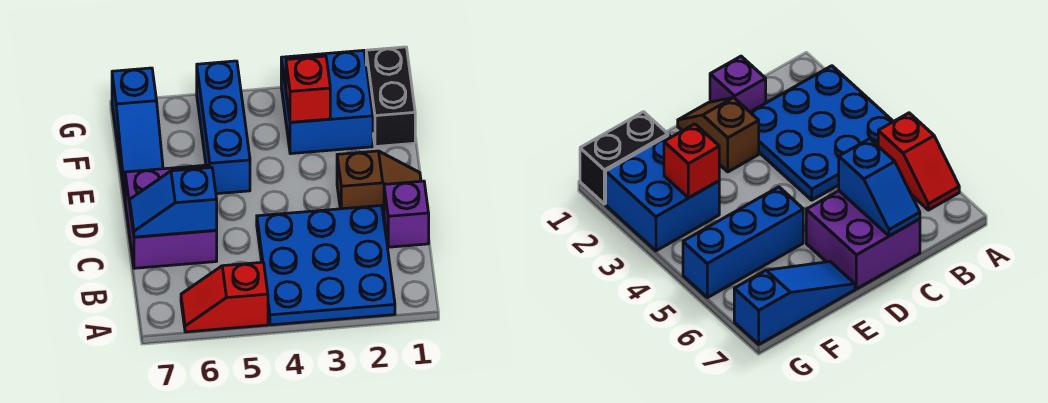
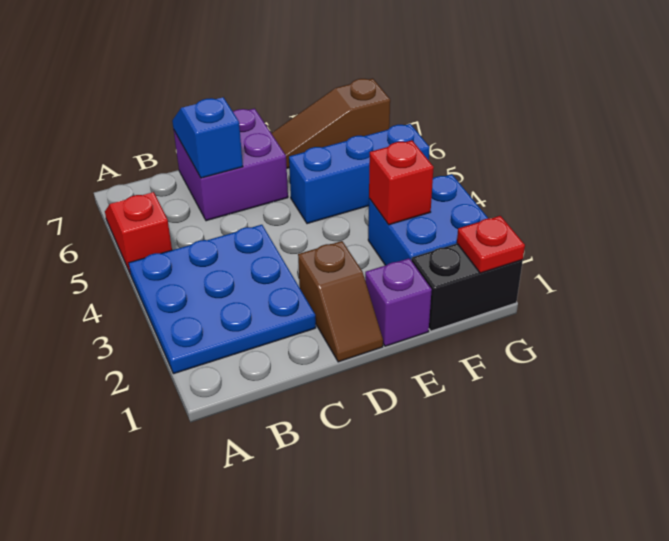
purple brick C1 level 1 -> purple brick E1 level 1
blue slope E7:G7 level 1 top G -> brown slope E7:G7 level 1 top G
none -> red plate G1 level 2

## [WHAT THE EXERCISE ASKS]
Word for word, copy every line of the data, excluding any pictures.

## [RESULT OF THIS TASK]
purple brick C1 level 1 -> purple brick E1 level 1
blue slope E7:G7 level 1 top G -> brown slope E7:G7 level 1 top G
none -> red plate G1 level 2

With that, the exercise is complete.